Would you transcribe each entry that follows word for word, minus the images?
******************************
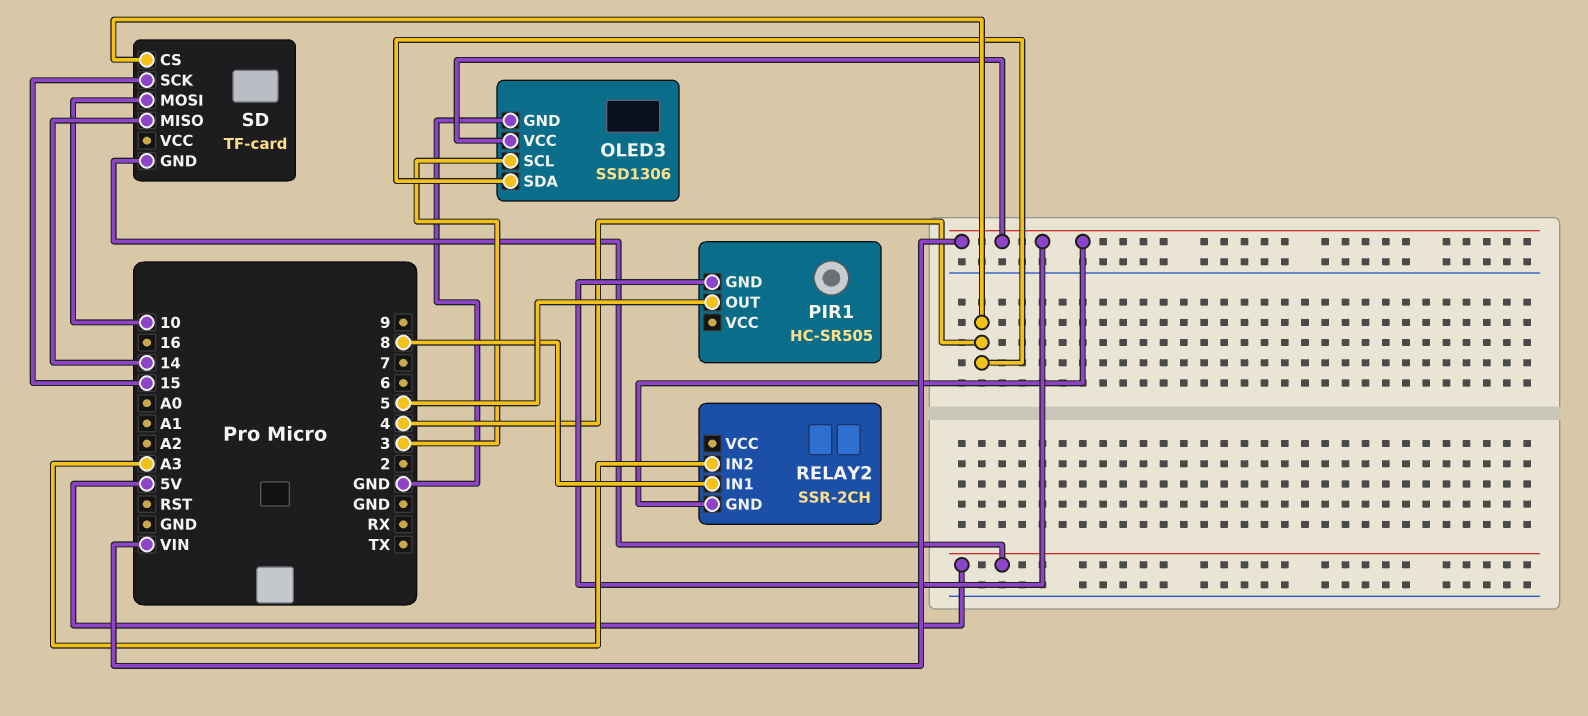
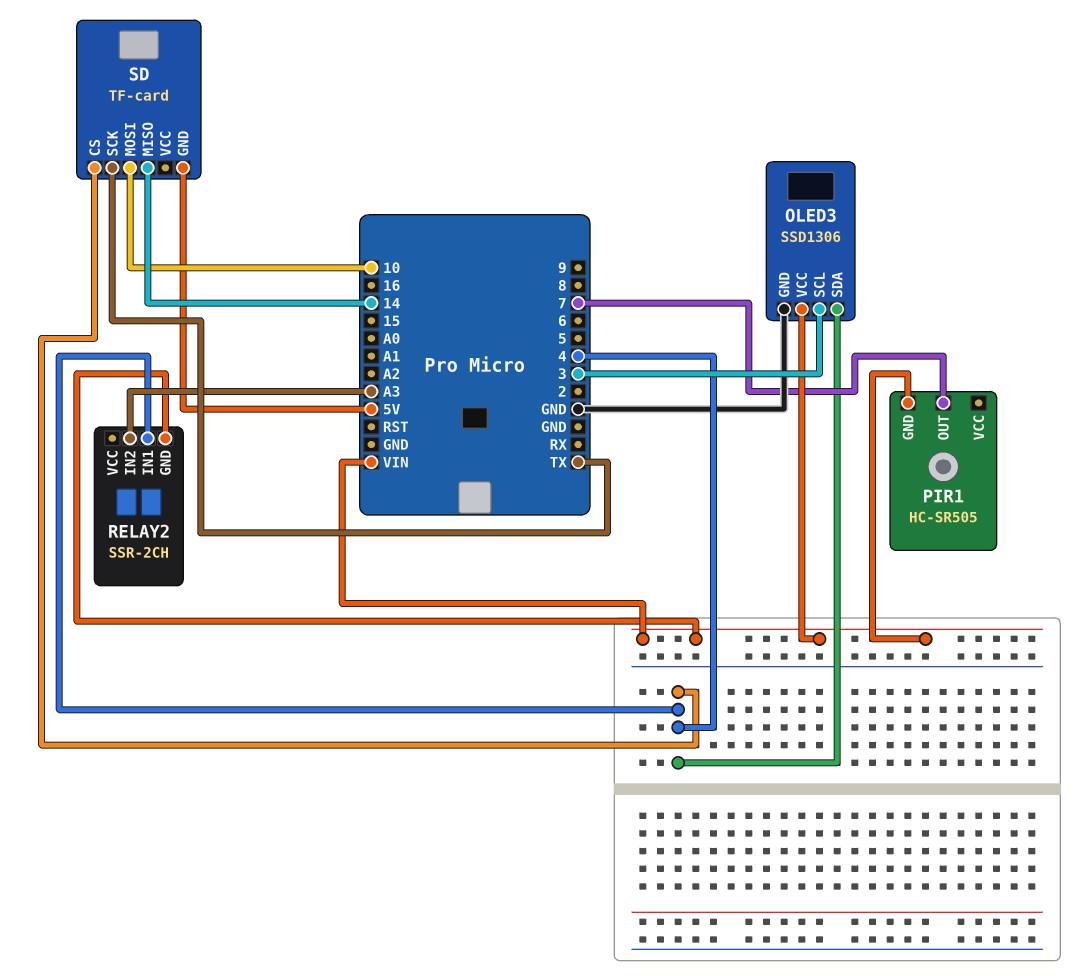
PIR1 pin OUT: 5 -> 7
RELAY2 pin IN1: 8 -> 4
SD pin SCK: 15 -> TX

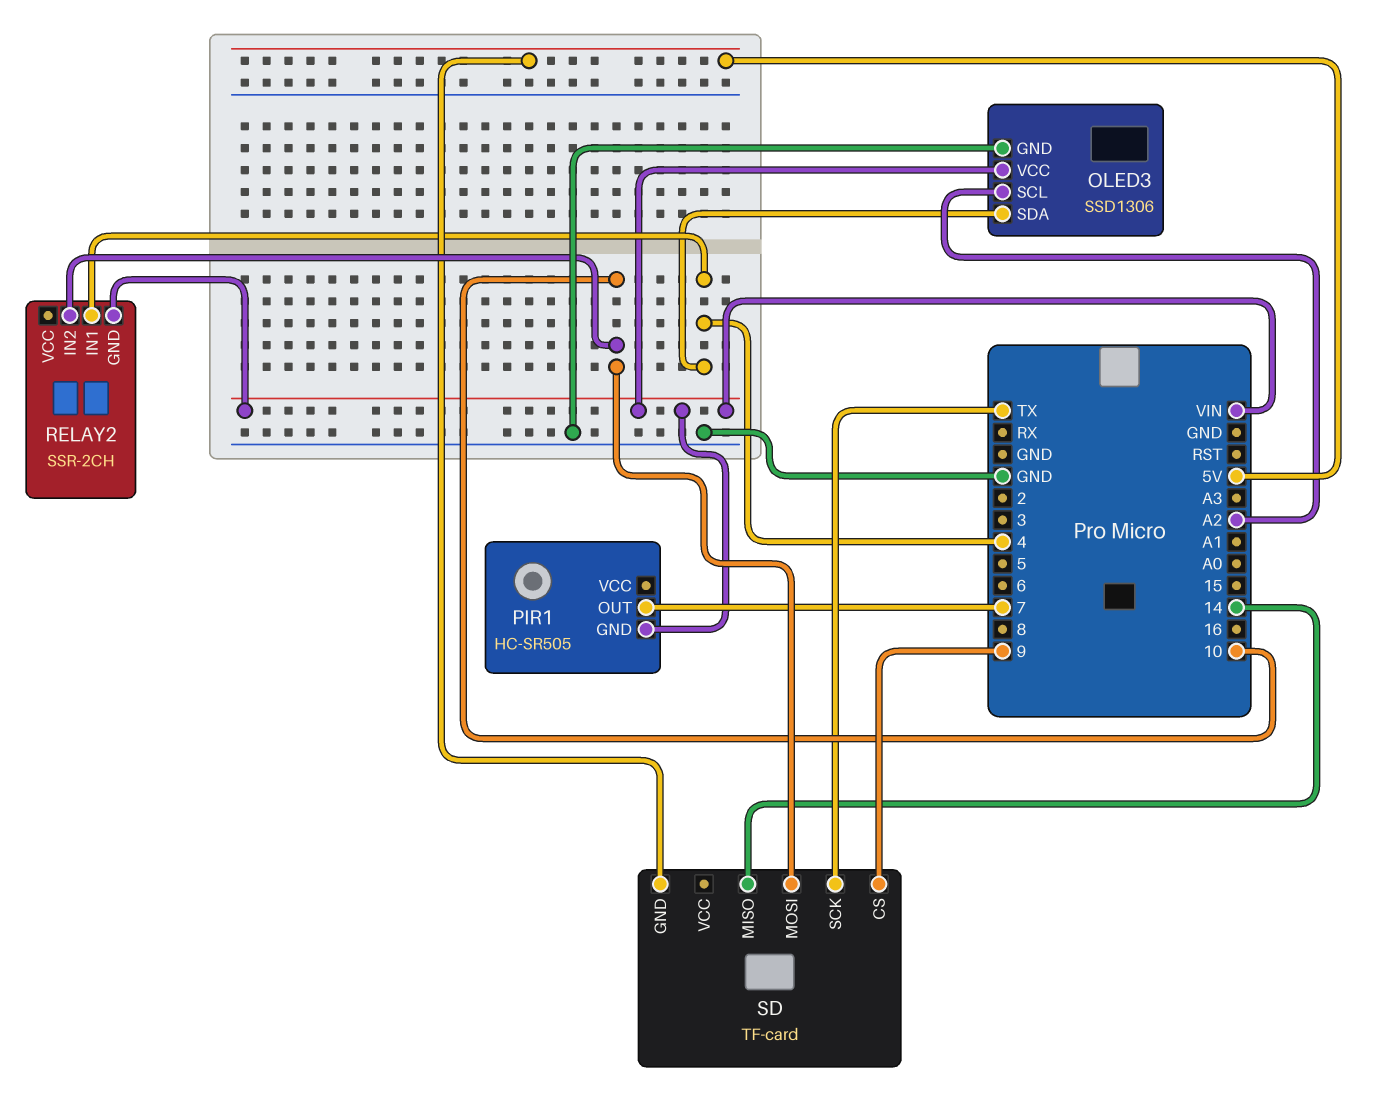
OLED3 pin SCL: 3 -> A2
RELAY2 pin IN2: A3 -> 10
SD pin CS: 4 -> 9

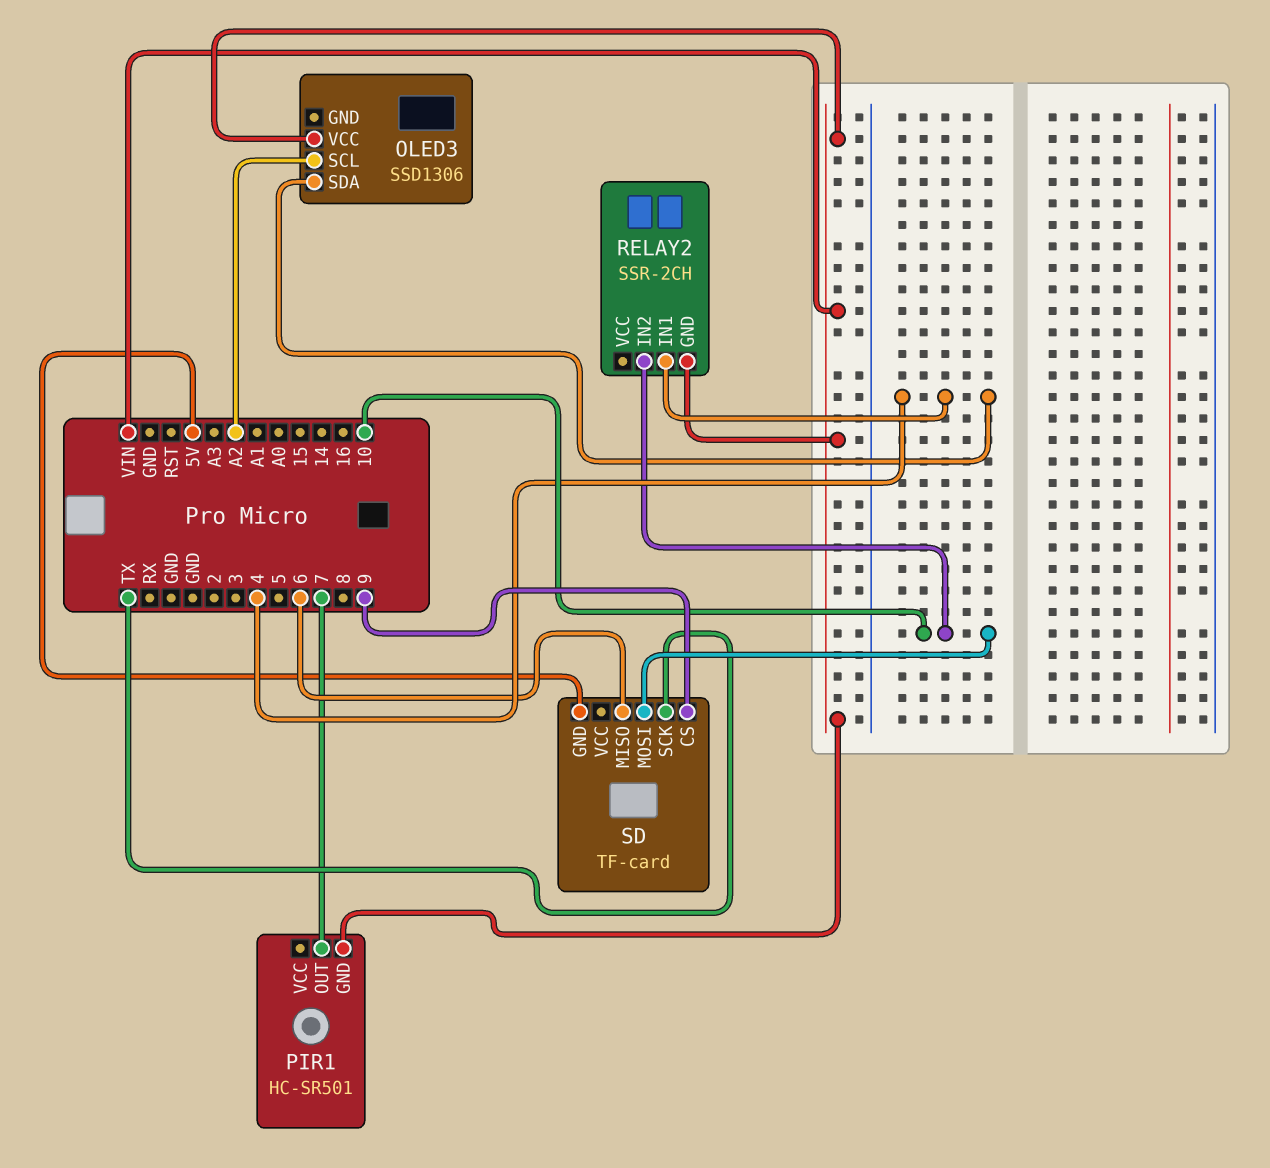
OLED3 pin GND: GND -> none
PIR1: HC-SR505 -> HC-SR501
SD pin MISO: 14 -> 6

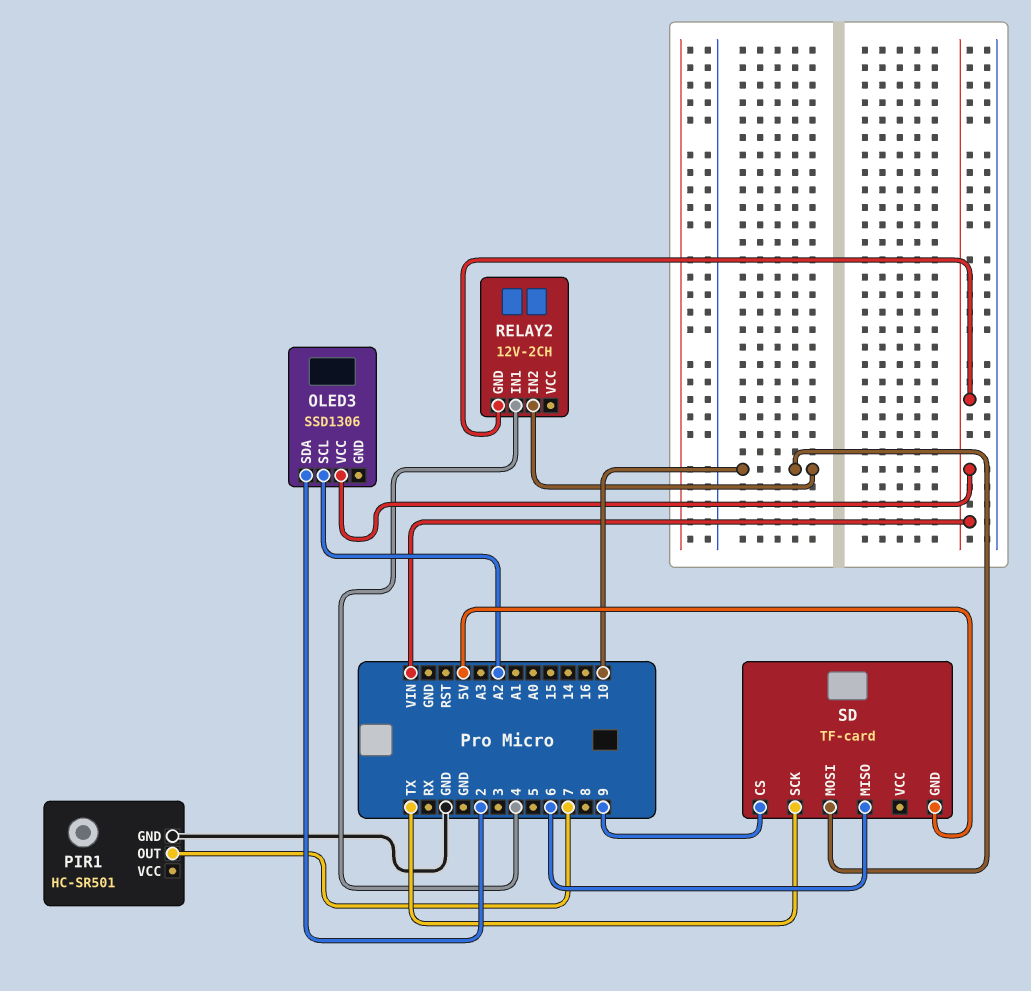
OLED3 pin SDA: 4 -> 2
PIR1 pin GND: VIN -> GND
RELAY2: SSR-2CH -> 12V-2CH

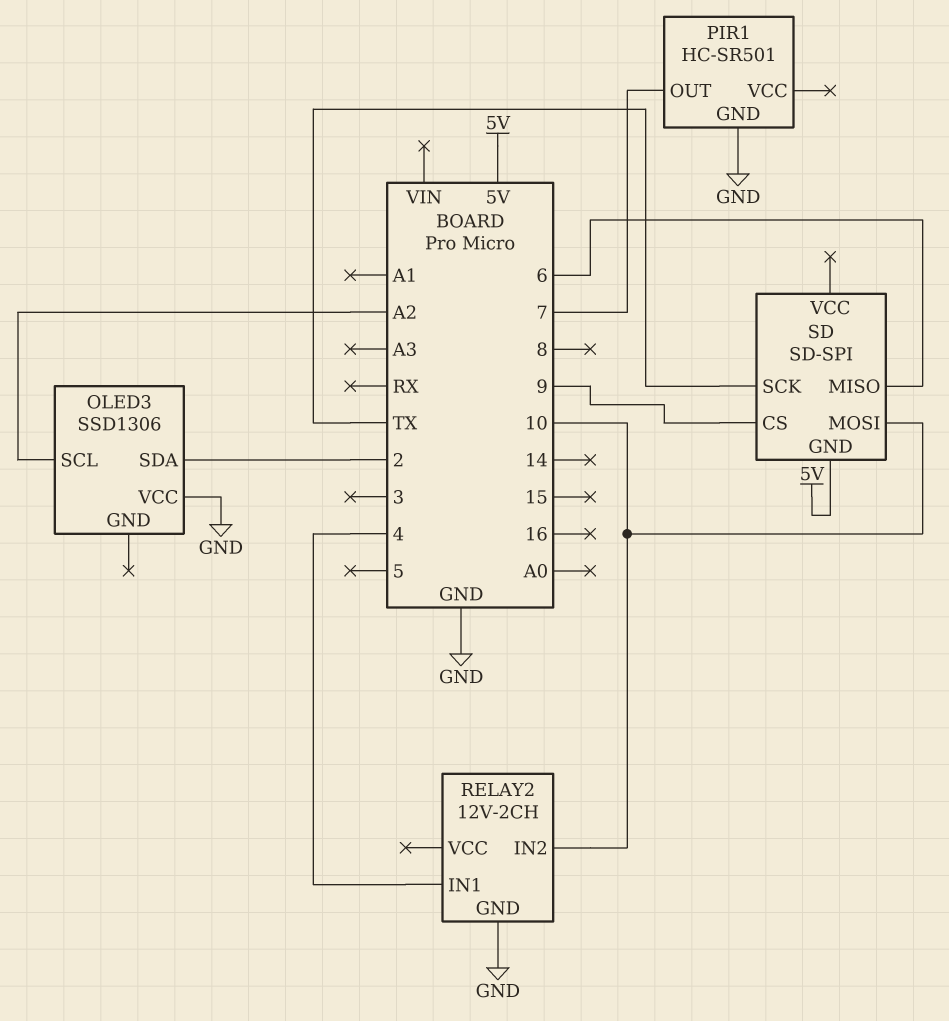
OLED3 pin VCC: VIN -> GND
RELAY2 pin GND: VIN -> GND
SD: TF-card -> SD-SPI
******************************
> _EXERCISE OUTPUT_:
PIR1 pin OUT: 5 -> 7
RELAY2 pin IN1: 8 -> 4
SD pin SCK: 15 -> TX

OLED3 pin SCL: 3 -> A2
RELAY2 pin IN2: A3 -> 10
SD pin CS: 4 -> 9

OLED3 pin GND: GND -> none
PIR1: HC-SR505 -> HC-SR501
SD pin MISO: 14 -> 6

OLED3 pin SDA: 4 -> 2
PIR1 pin GND: VIN -> GND
RELAY2: SSR-2CH -> 12V-2CH

OLED3 pin VCC: VIN -> GND
RELAY2 pin GND: VIN -> GND
SD: TF-card -> SD-SPI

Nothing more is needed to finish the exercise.